■ Object correspondence data:
::::::::::
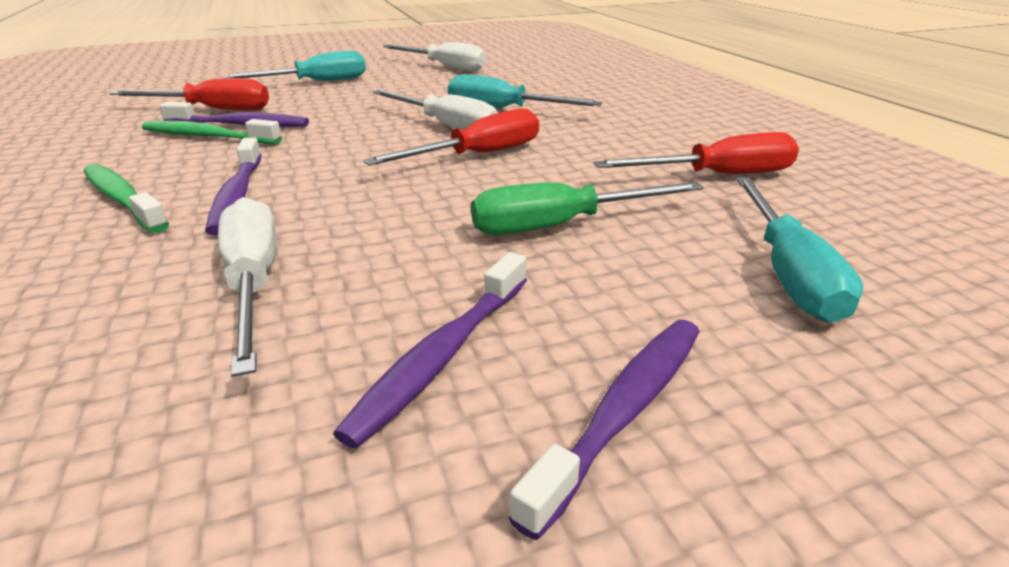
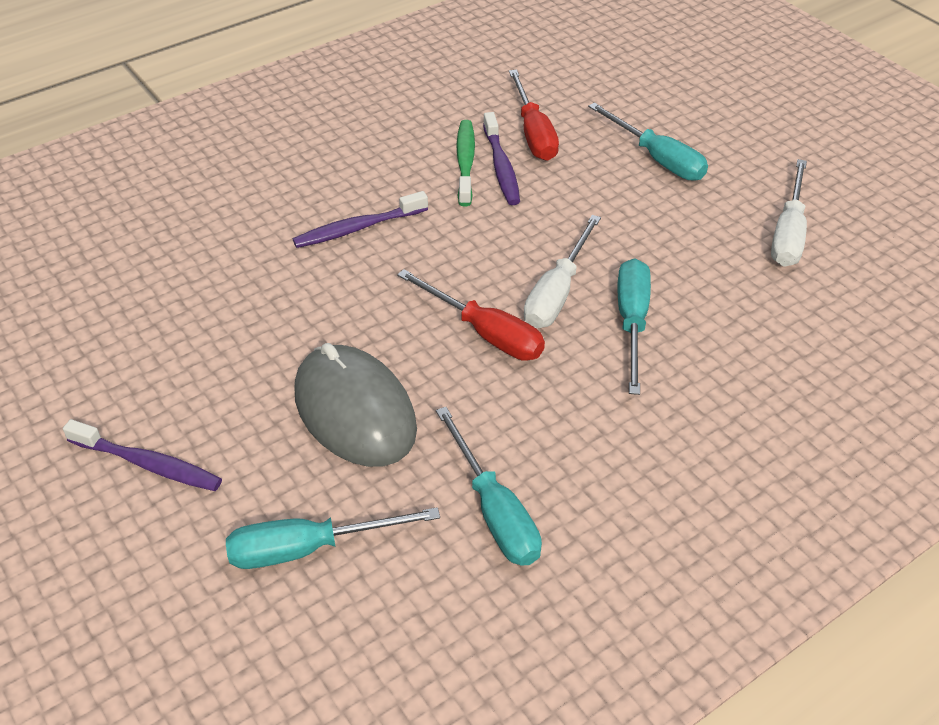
camera: 75 degrees right, 15 degrees up
(123, 199) = (337, 181): green toothbrush -> none
(254, 283) = (243, 286): white screwdriver -> none
(441, 356) = (185, 384): purple toothbrush -> none
(561, 225) = (354, 411): green screwdriver -> grey mouse
(717, 175) = (494, 511): red screwdriver -> turquoise screwdriver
::::::::::
Transcribe every entry exactly, leaving out the pictures.

■ Response area:
camera: 75 degrees right, 15 degrees up
(123, 199) = (337, 181): green toothbrush -> none
(254, 283) = (243, 286): white screwdriver -> none
(441, 356) = (185, 384): purple toothbrush -> none
(561, 225) = (354, 411): green screwdriver -> grey mouse
(717, 175) = (494, 511): red screwdriver -> turquoise screwdriver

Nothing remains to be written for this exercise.